***** Provided information *****

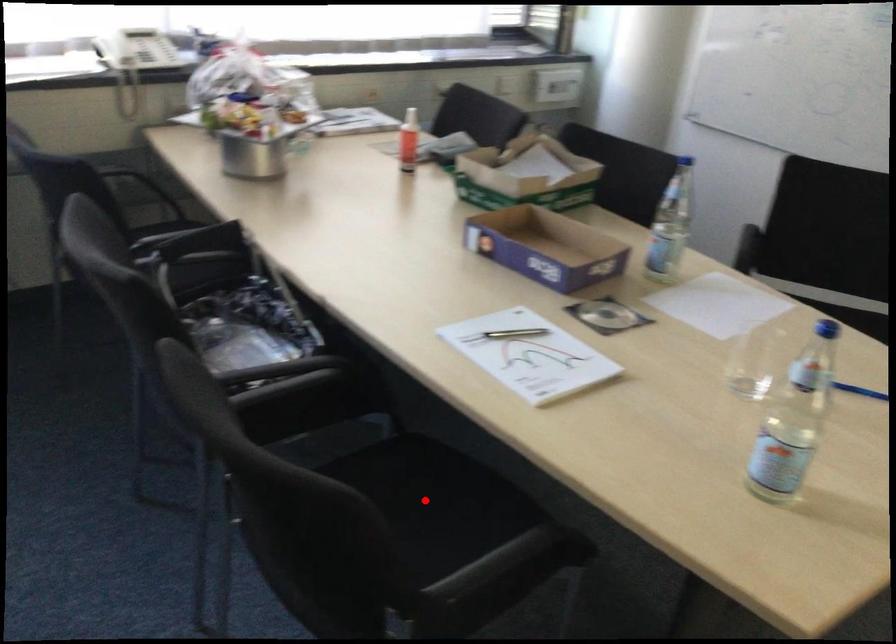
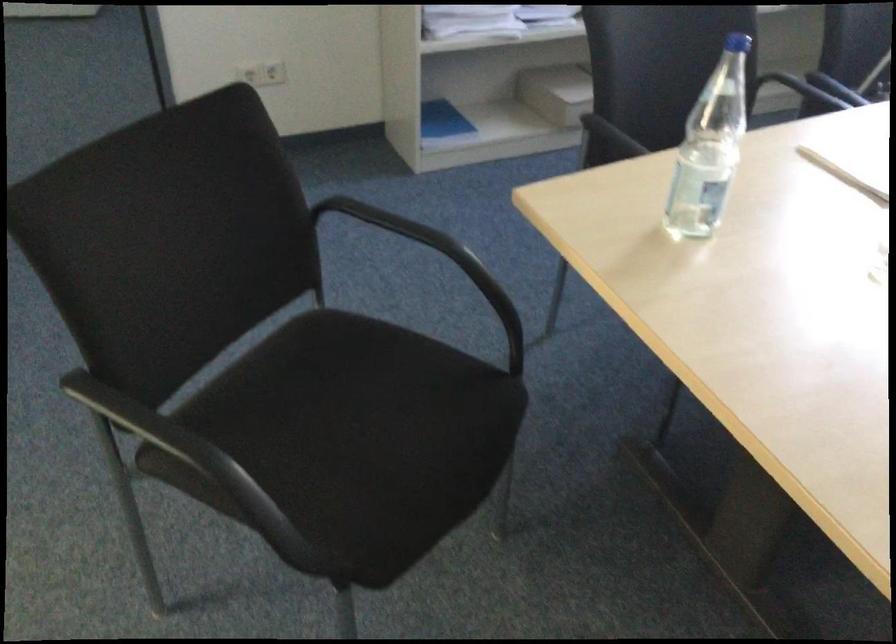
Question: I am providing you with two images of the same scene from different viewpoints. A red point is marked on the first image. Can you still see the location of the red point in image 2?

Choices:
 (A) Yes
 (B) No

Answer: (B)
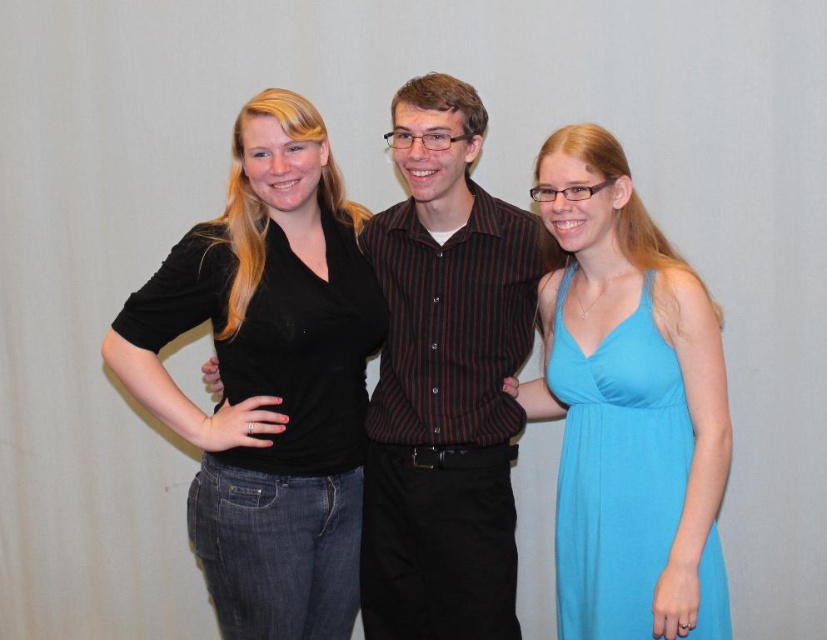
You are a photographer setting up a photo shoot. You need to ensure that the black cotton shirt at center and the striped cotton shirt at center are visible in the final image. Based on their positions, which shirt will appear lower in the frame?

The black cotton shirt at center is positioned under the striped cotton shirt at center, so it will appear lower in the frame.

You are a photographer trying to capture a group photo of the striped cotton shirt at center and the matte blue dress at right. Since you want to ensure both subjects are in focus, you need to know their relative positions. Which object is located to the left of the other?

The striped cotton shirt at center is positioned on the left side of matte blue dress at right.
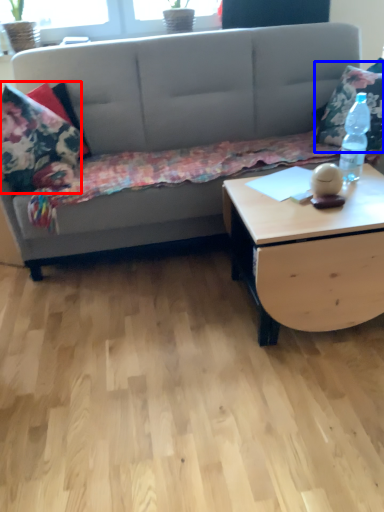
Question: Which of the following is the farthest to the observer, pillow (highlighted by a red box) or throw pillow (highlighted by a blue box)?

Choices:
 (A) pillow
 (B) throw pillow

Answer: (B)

*****

Task to carry out.
Extract every line of the records above that contains the word "frame", and copy each one in full.

Completed task.
You are a photographer setting up a photo shoot. You need to ensure that the black cotton shirt at center and the striped cotton shirt at center are visible in the final image. Based on their positions, which shirt will appear lower in the frame?
The black cotton shirt at center is positioned under the striped cotton shirt at center, so it will appear lower in the frame.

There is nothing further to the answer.